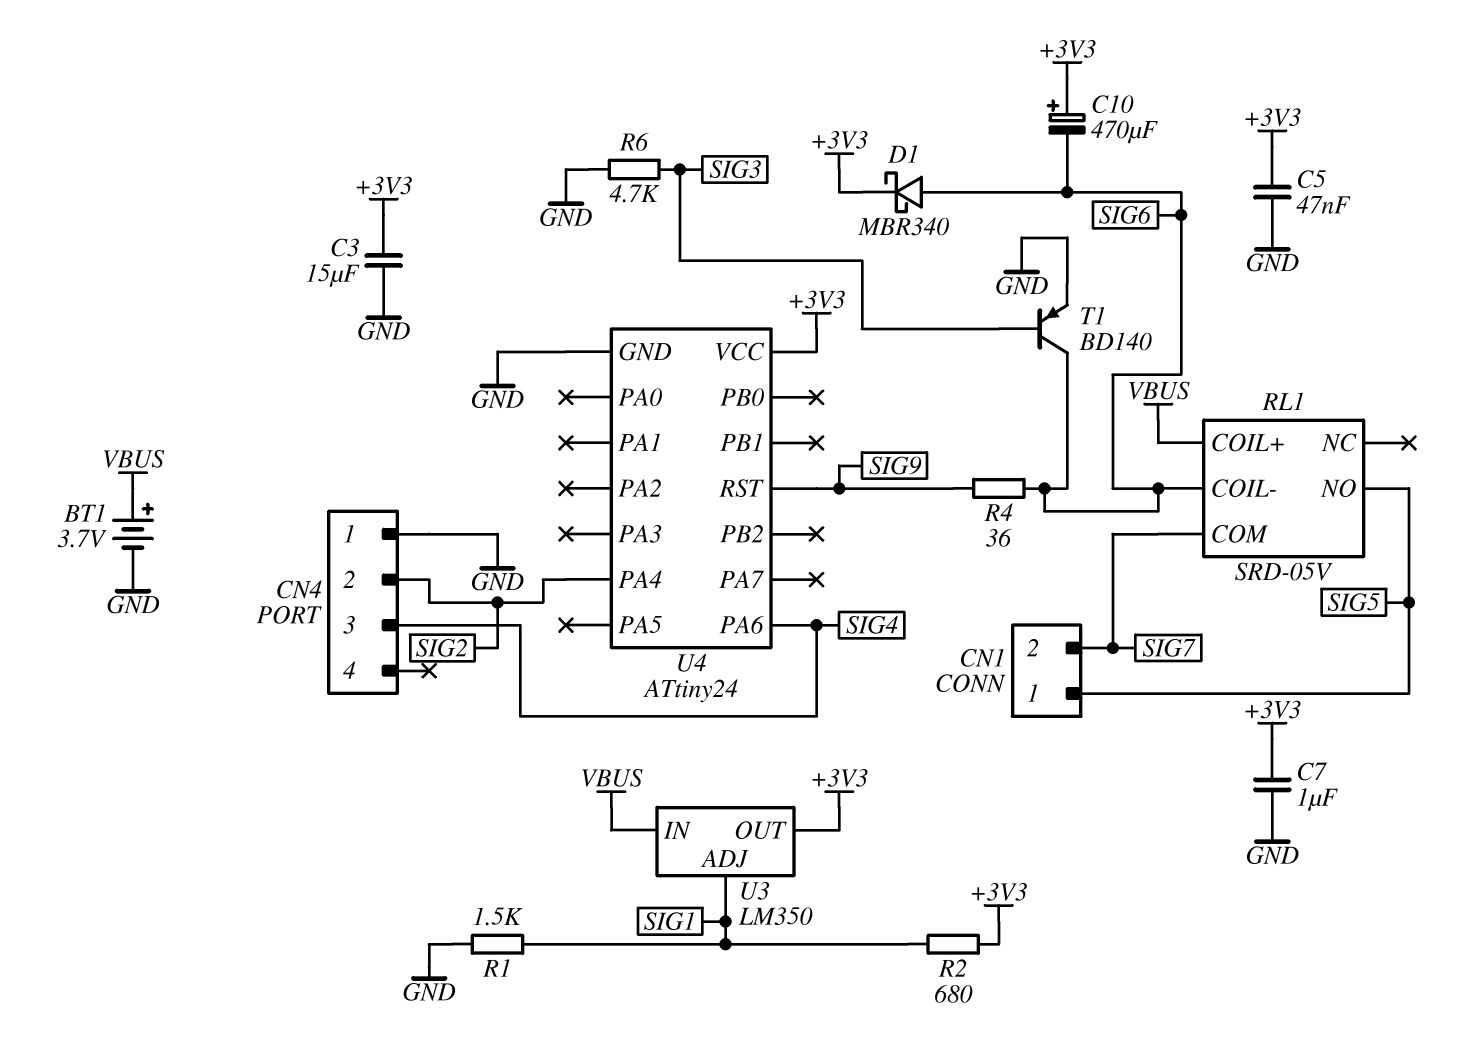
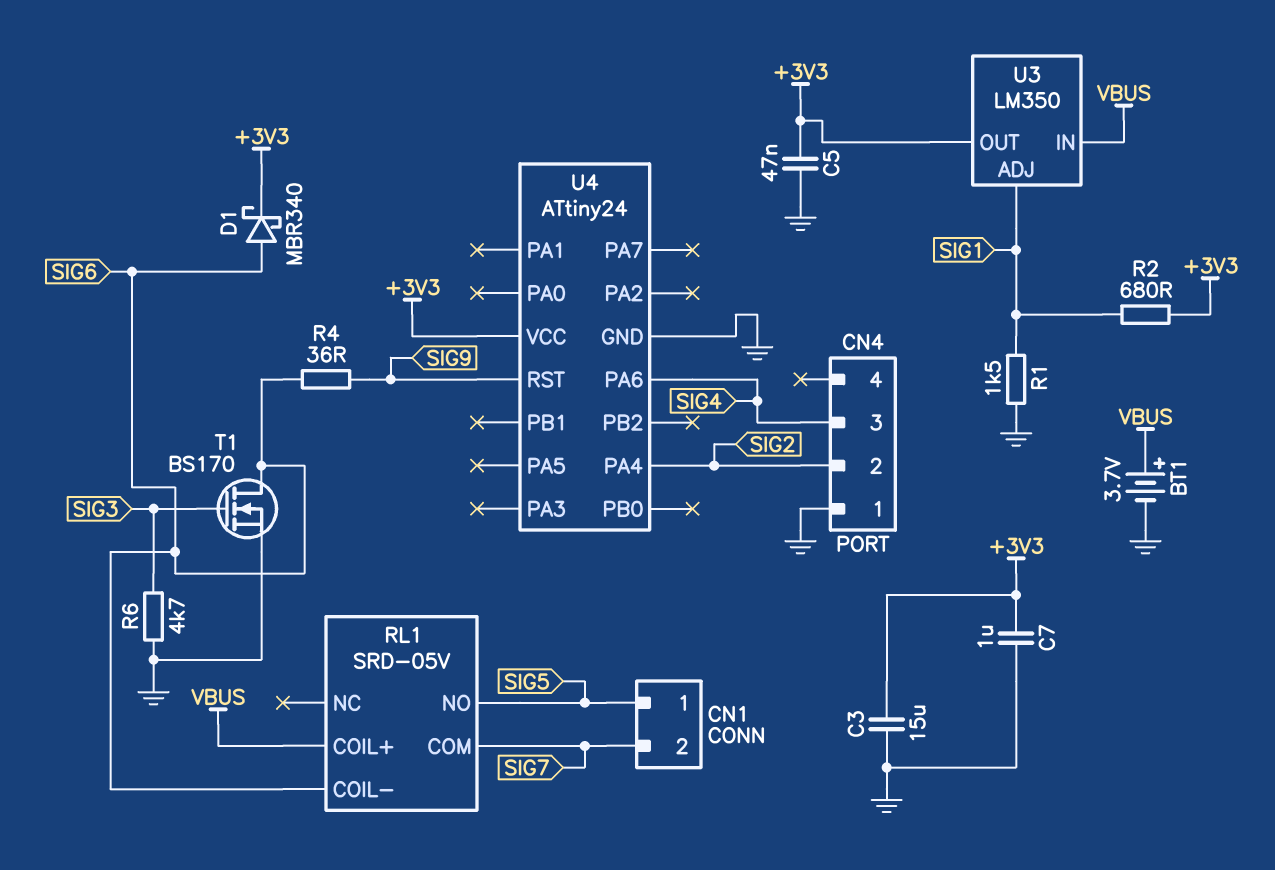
C10: 470uF (plus +3V3, minus SIG6) -> none
T1: PNP BD140 (B SIG3, C SIG6, E GND) -> NMOS BS170 (G SIG3, D SIG6, S GND)

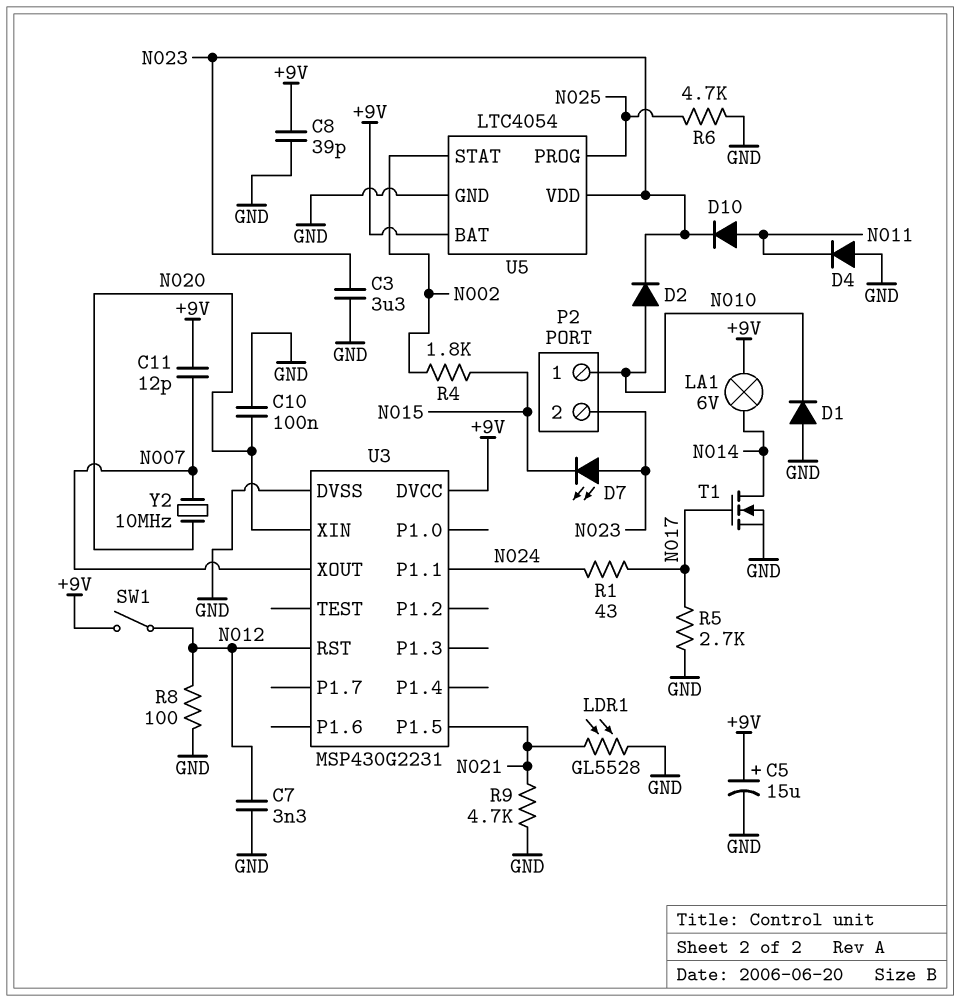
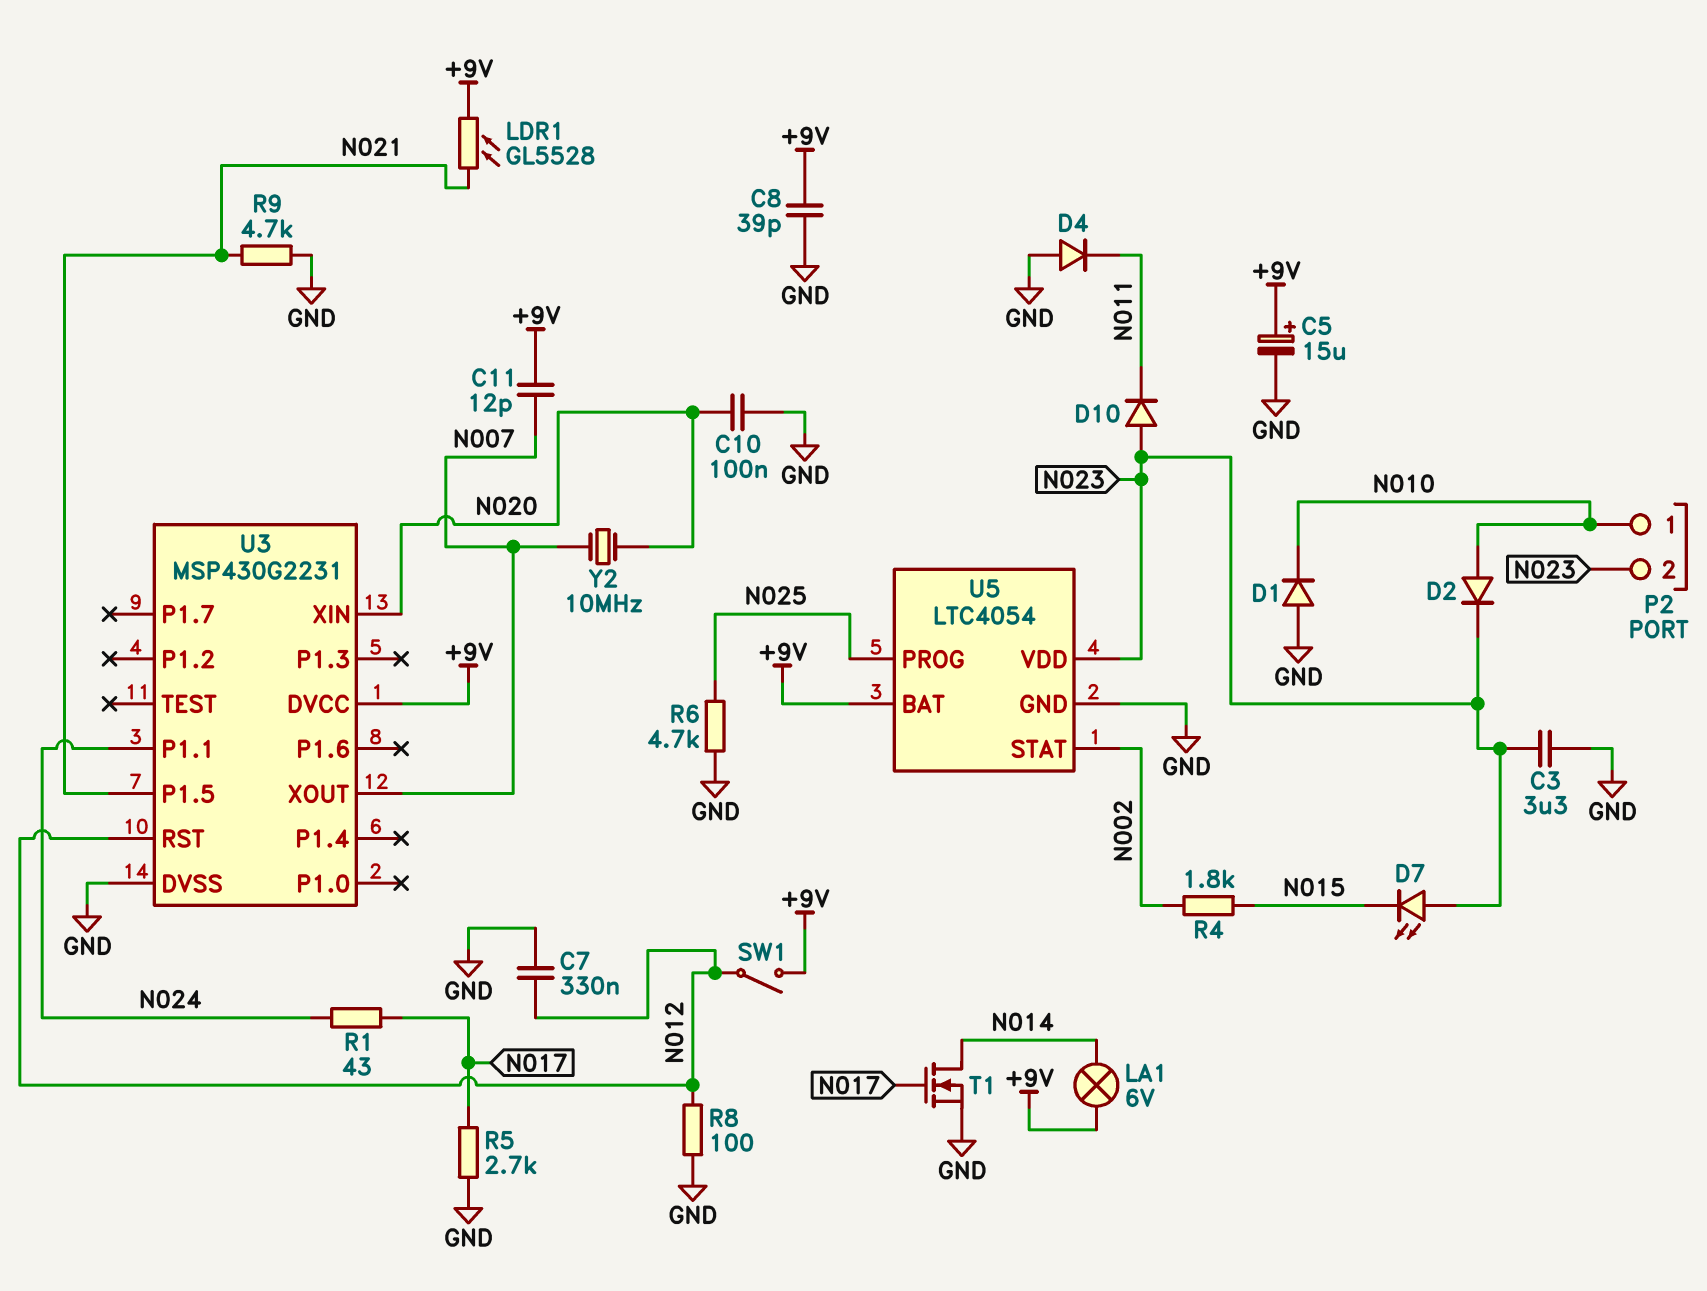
C7: 3.3nF (GND, N012) -> 330nF (GND, N012)
D10: diode (A N011, K N023) -> diode (A N023, K N011)
LDR1: GL5528 (GND, N021) -> GL5528 (+9V, N021)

About this task: Transcribe every entry word for word, but omit the pictures.

Solved problem:
C10: 470uF (plus +3V3, minus SIG6) -> none
T1: PNP BD140 (B SIG3, C SIG6, E GND) -> NMOS BS170 (G SIG3, D SIG6, S GND)

C7: 3.3nF (GND, N012) -> 330nF (GND, N012)
D10: diode (A N011, K N023) -> diode (A N023, K N011)
LDR1: GL5528 (GND, N021) -> GL5528 (+9V, N021)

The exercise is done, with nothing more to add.